**What is expected:** The result should be every line in the material below containing the string "samochód".

**Material for the task:**
============

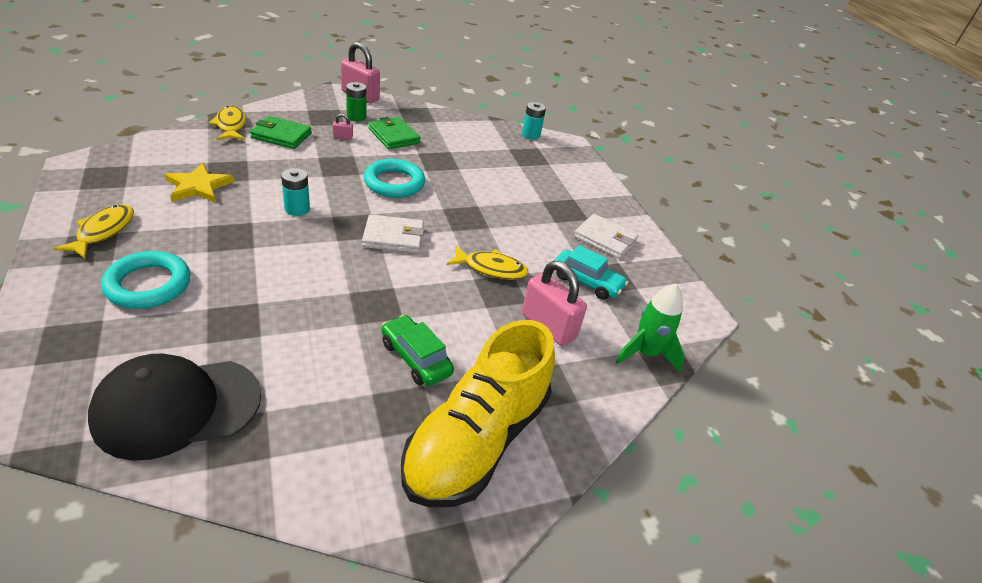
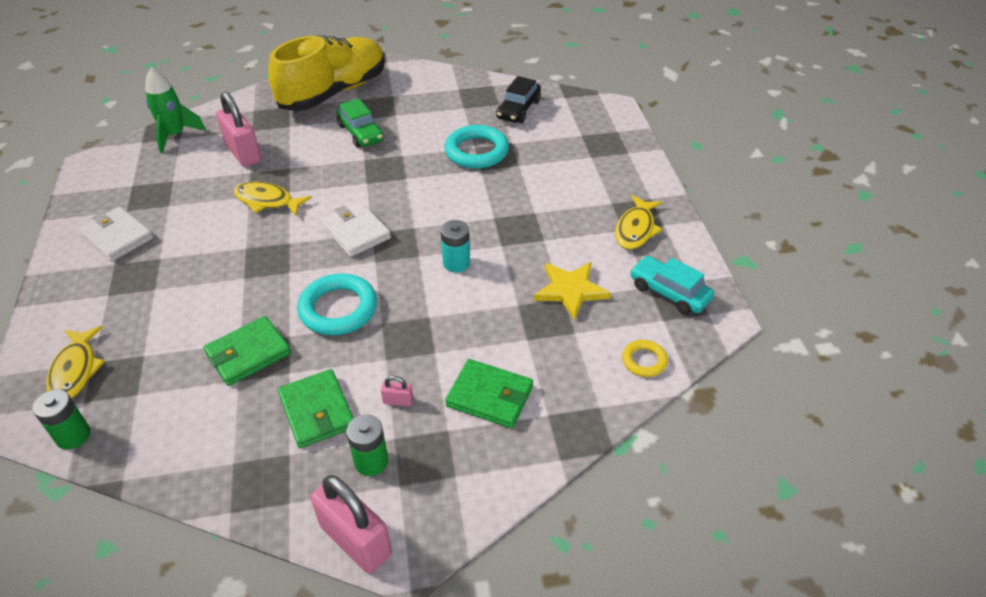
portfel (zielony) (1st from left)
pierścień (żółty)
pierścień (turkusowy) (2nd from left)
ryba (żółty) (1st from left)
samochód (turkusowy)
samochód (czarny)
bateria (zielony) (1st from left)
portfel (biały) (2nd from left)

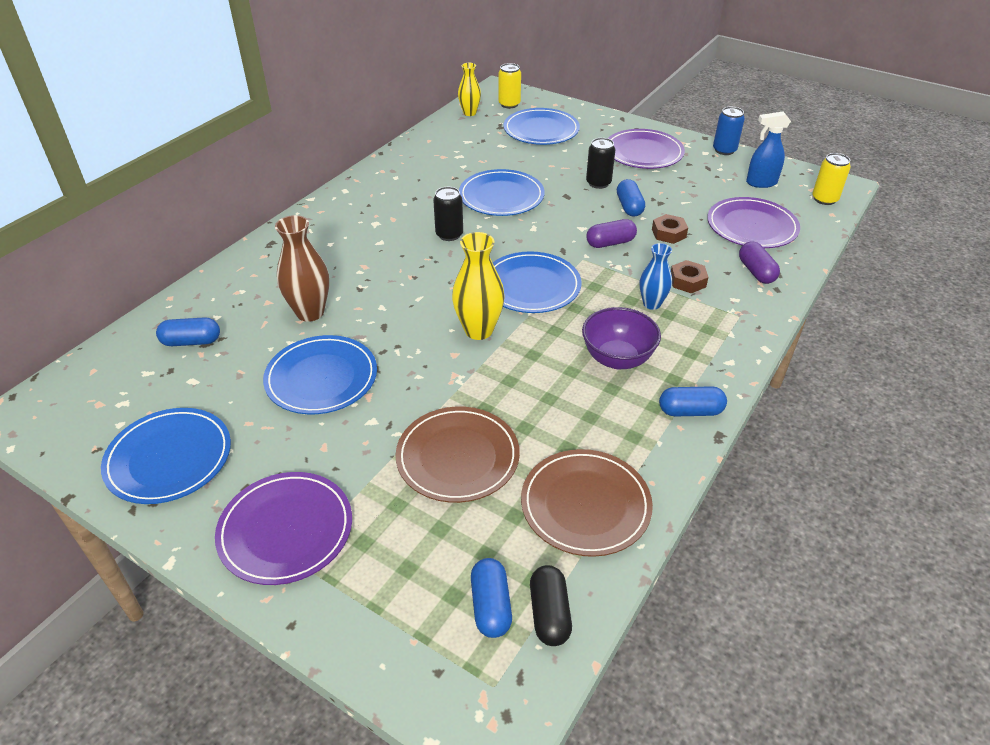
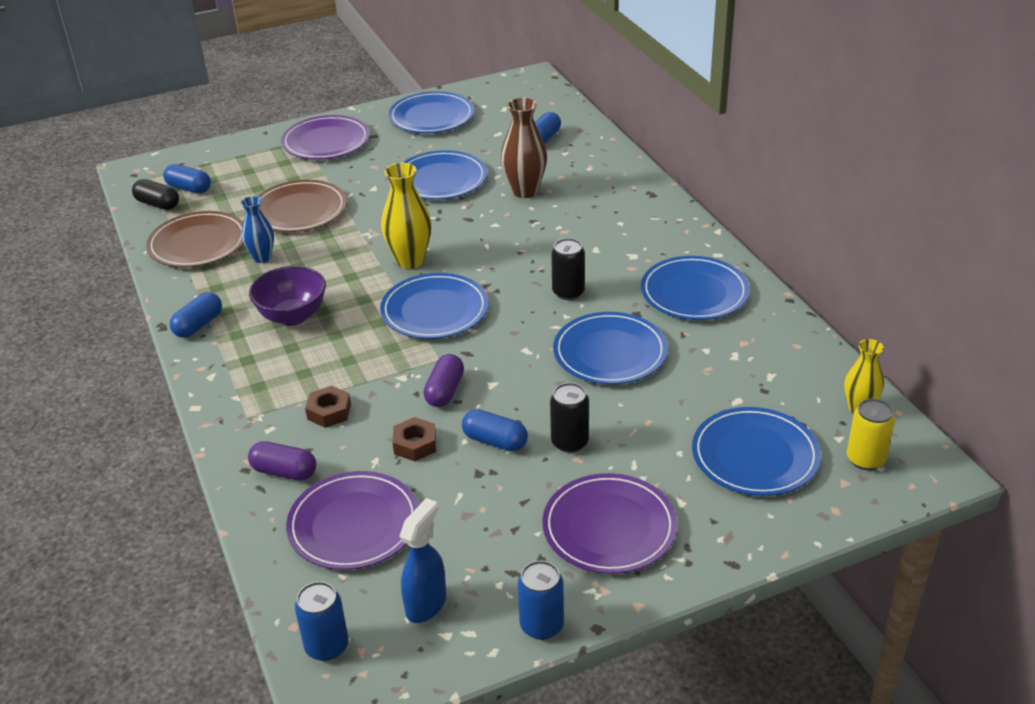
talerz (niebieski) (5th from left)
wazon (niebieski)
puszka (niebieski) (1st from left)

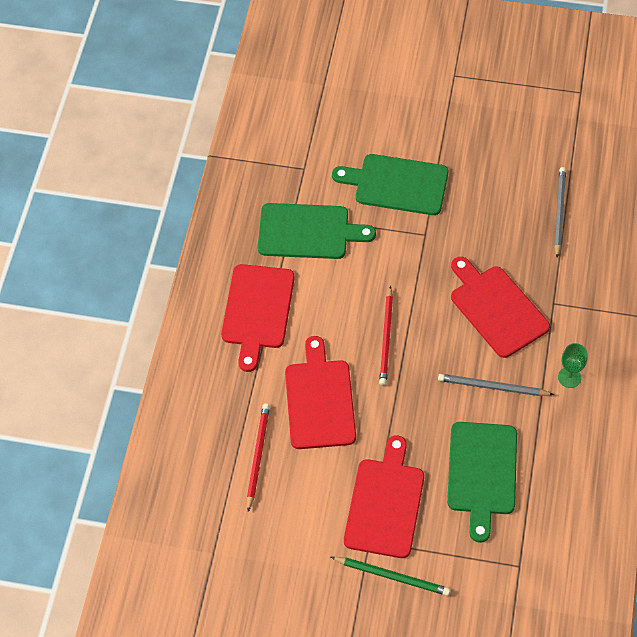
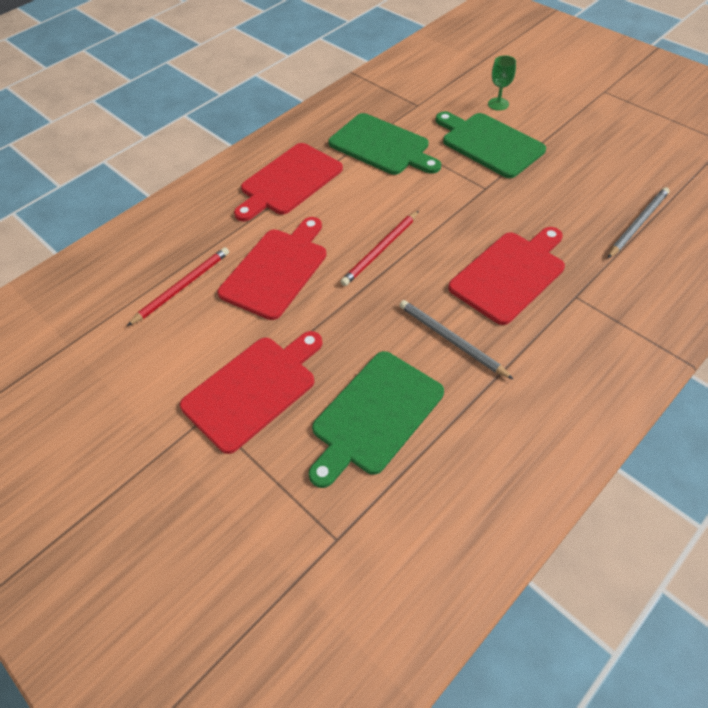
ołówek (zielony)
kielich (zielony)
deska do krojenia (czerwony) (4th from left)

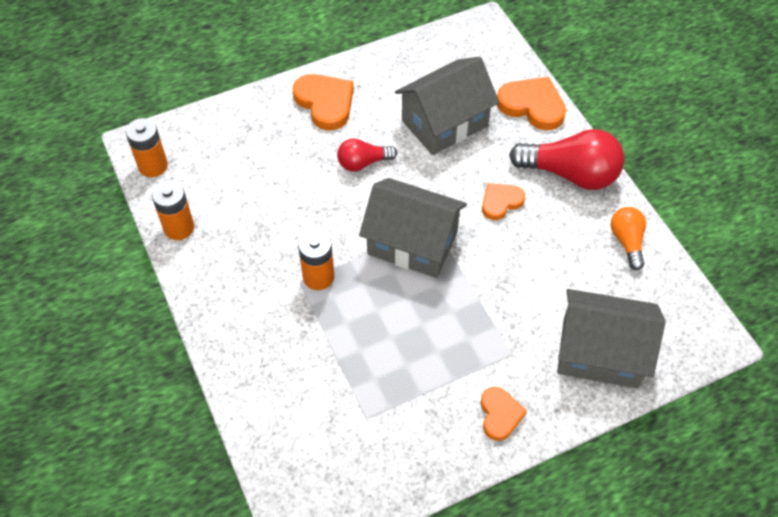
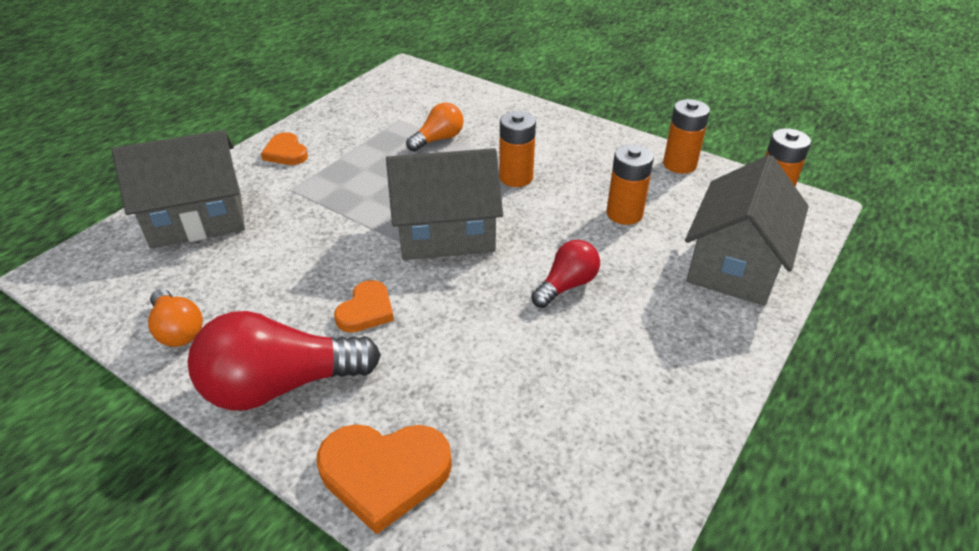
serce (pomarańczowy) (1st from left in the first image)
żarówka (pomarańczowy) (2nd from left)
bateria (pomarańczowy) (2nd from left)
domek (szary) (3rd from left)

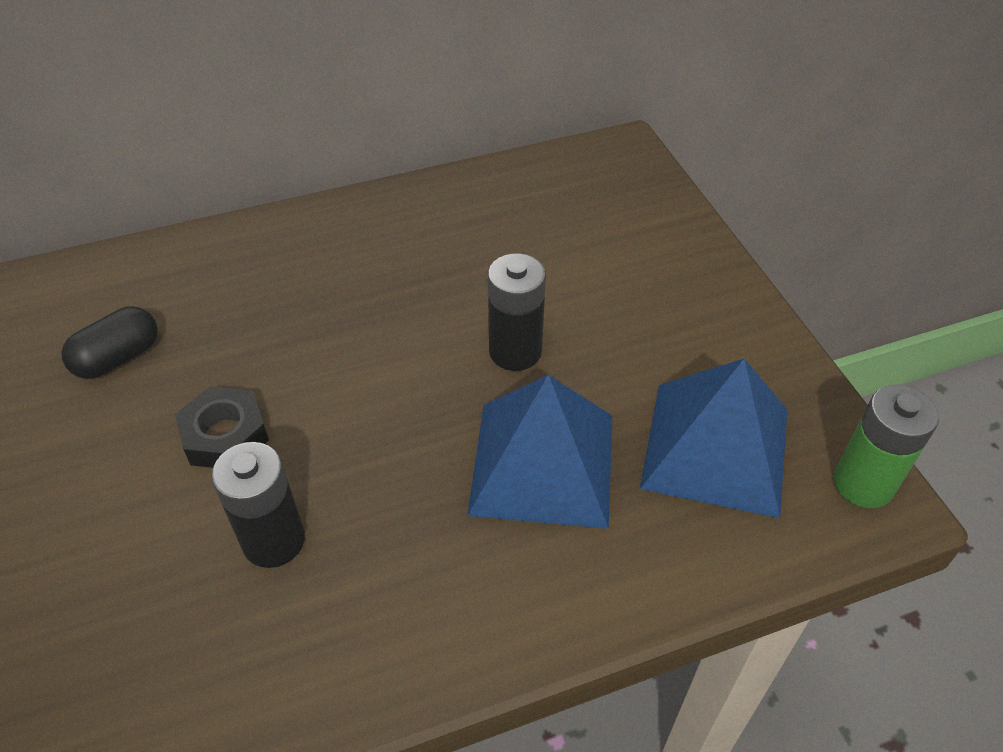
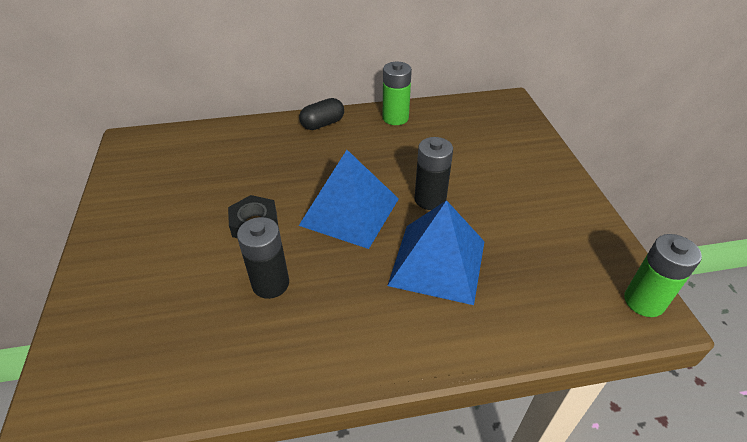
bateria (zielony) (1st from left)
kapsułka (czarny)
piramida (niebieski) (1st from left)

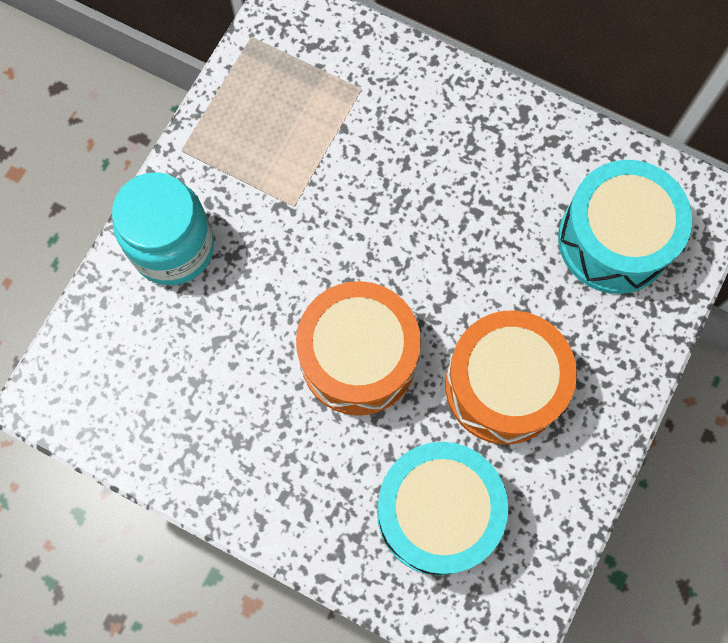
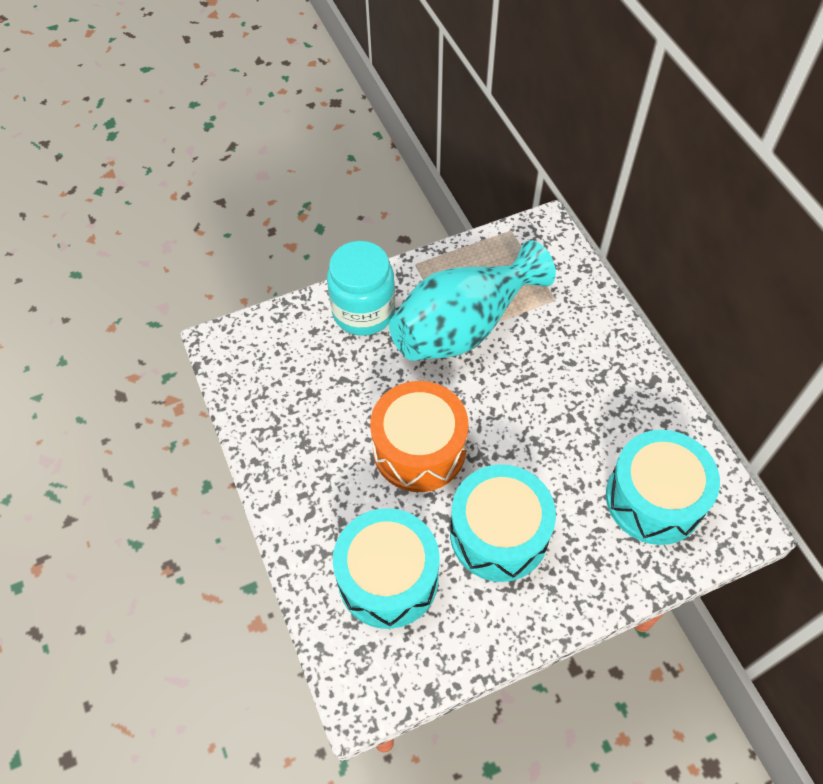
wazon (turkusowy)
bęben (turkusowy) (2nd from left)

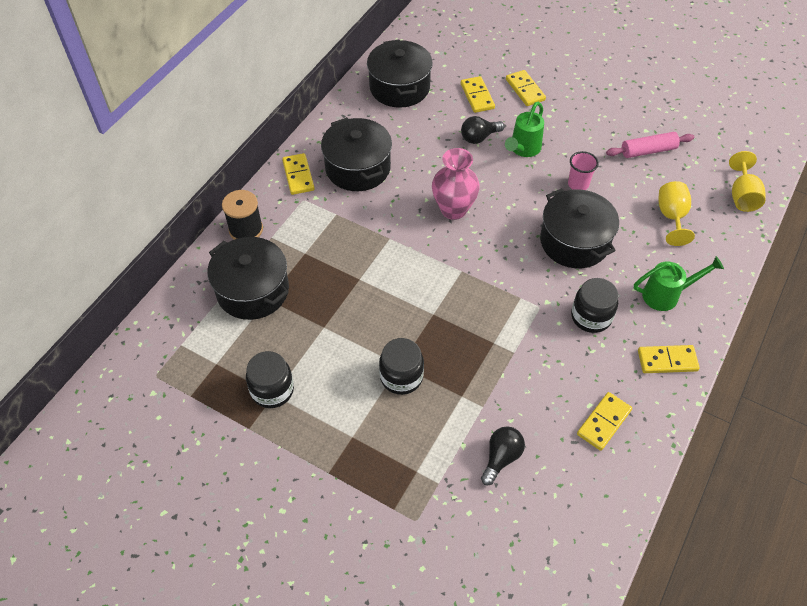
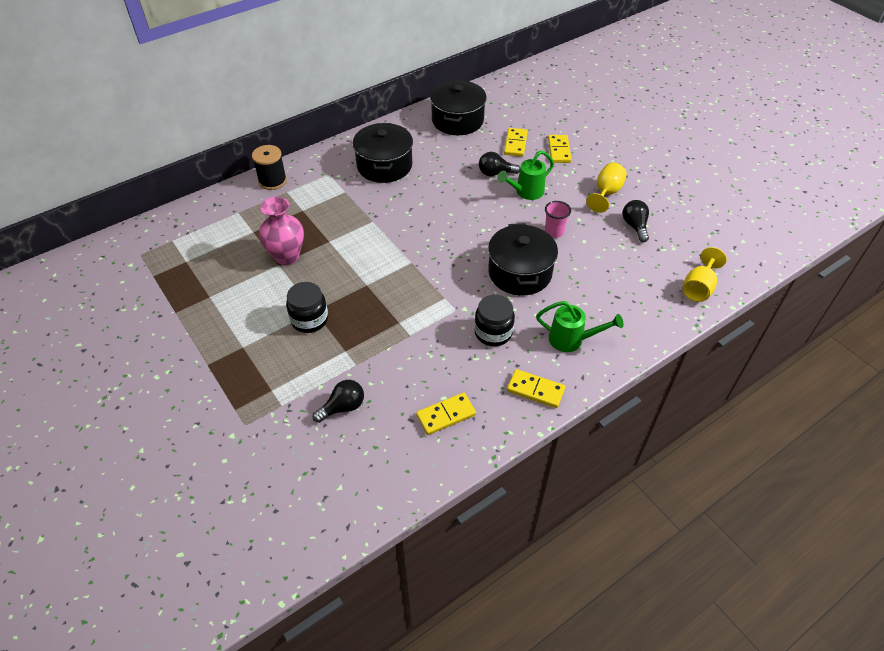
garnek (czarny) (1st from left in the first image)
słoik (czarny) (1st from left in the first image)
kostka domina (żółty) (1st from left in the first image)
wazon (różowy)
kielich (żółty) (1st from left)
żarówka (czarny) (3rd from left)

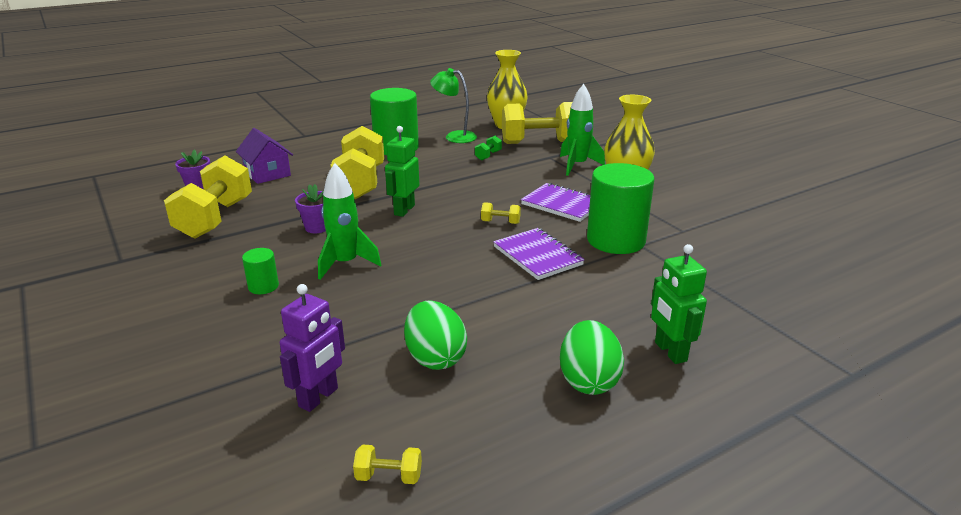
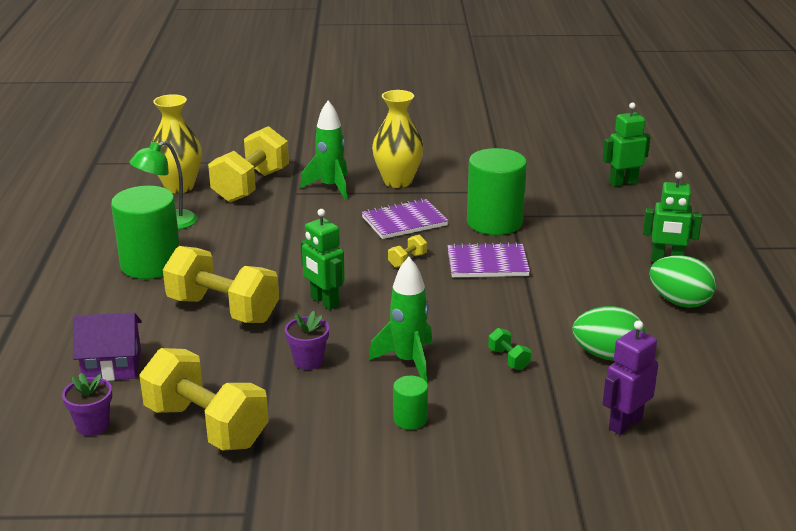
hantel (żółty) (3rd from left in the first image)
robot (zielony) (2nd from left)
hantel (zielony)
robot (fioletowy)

============

**Task solution:**
samochód (turkusowy)
samochód (czarny)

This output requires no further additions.